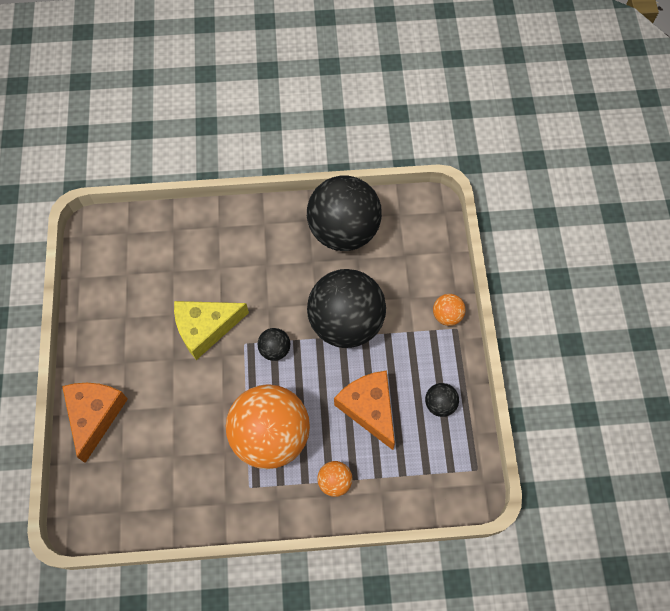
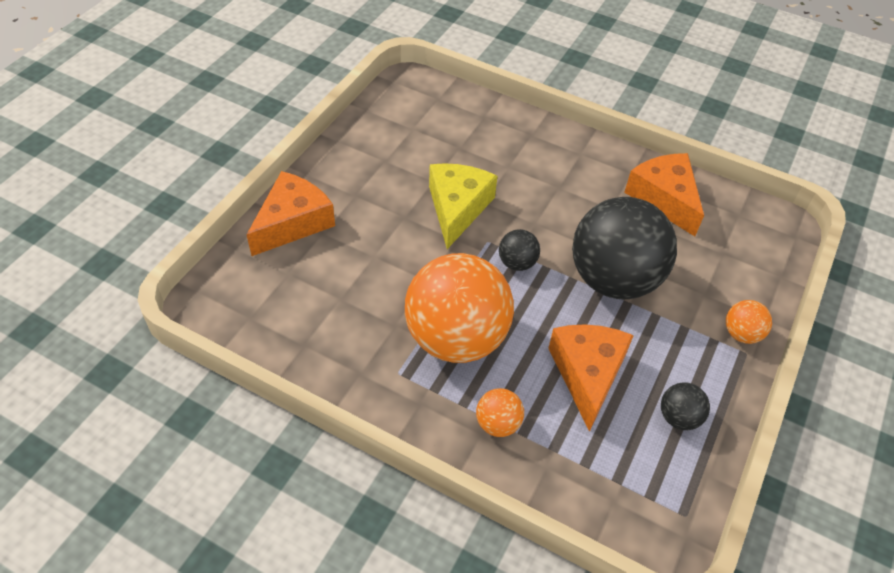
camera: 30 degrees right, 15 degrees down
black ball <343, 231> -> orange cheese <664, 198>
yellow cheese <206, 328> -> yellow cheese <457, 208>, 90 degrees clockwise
★ ★ ★ ★ ★ ★ ★
- INSTRUCTIONS TO FOLLOW -
In your copy of the listing, please omit the pictures and keep every word exact.

- EXERCISE OUTPUT -
camera: 30 degrees right, 15 degrees down
black ball <343, 231> -> orange cheese <664, 198>
yellow cheese <206, 328> -> yellow cheese <457, 208>, 90 degrees clockwise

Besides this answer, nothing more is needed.